What is the number of lines in the entries that contain "orange"? Reply with that number only.
══ Data provided
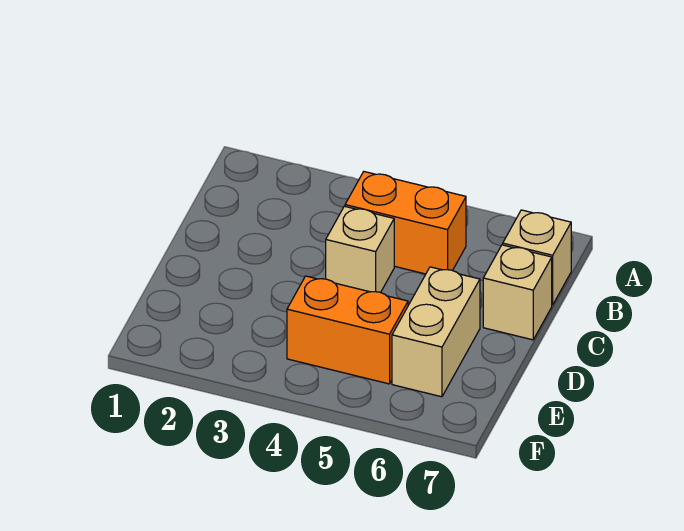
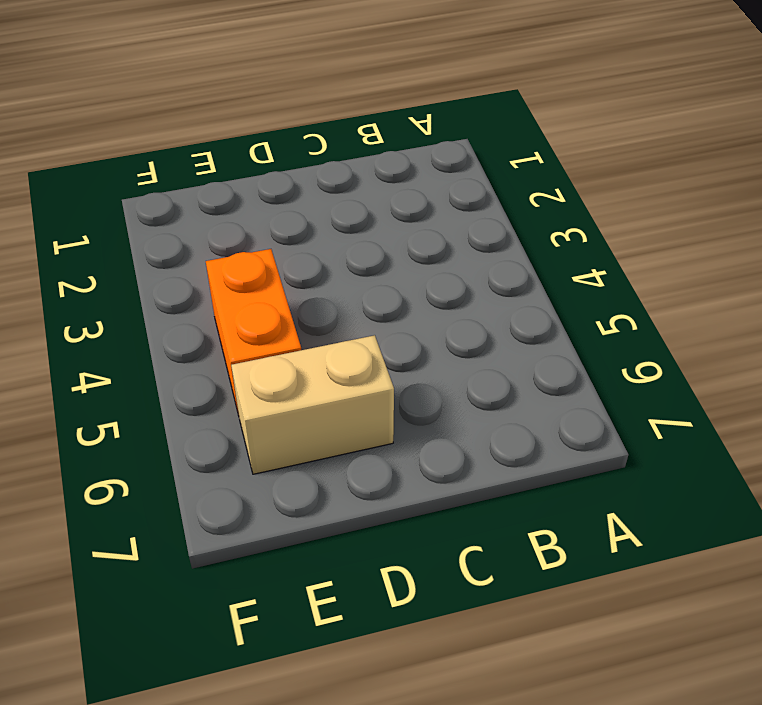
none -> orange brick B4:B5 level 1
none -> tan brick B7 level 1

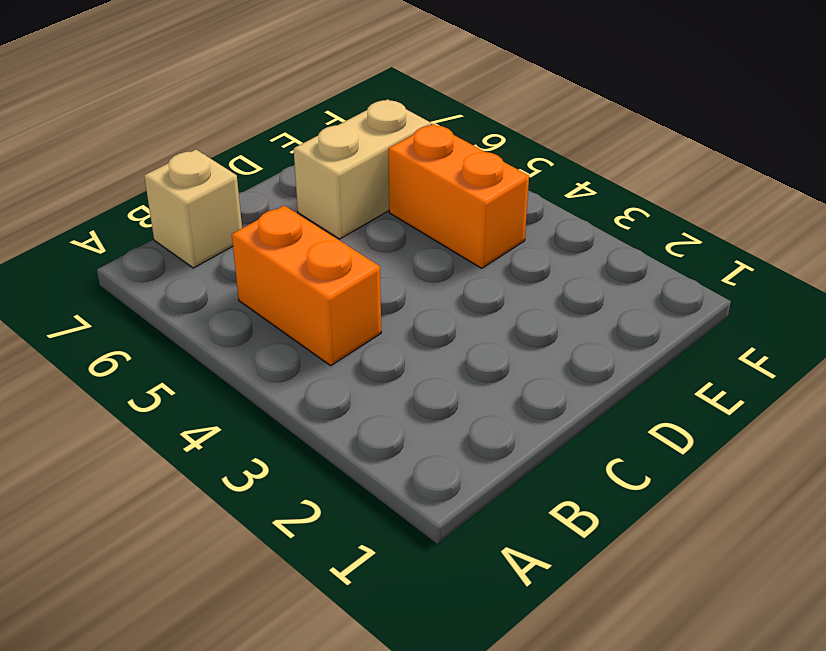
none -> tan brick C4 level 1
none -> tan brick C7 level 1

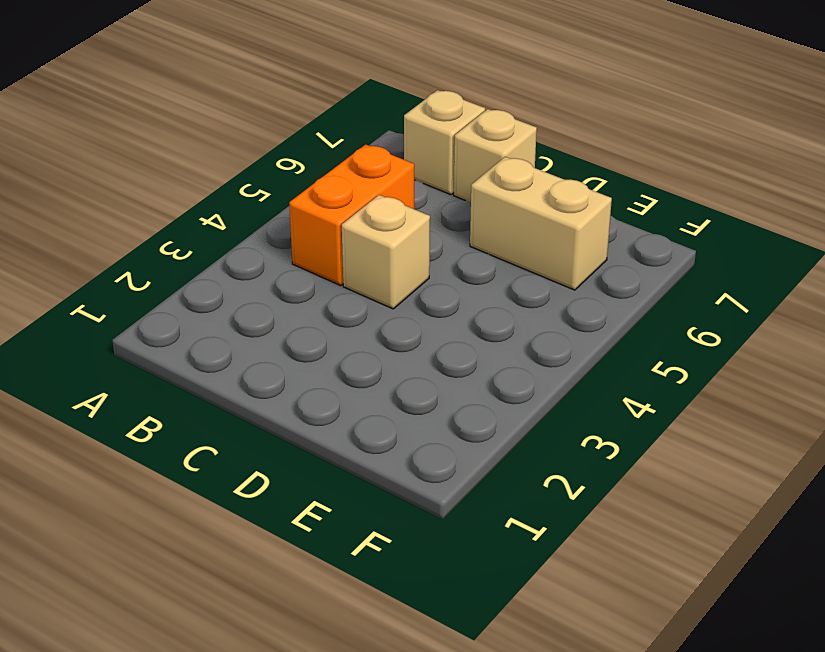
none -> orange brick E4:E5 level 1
════
══ Data provided
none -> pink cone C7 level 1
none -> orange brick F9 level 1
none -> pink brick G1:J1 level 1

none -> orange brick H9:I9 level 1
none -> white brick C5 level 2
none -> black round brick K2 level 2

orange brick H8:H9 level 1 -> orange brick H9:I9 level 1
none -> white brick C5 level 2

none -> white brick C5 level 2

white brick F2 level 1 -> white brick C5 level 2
════
_Exercise response_:
5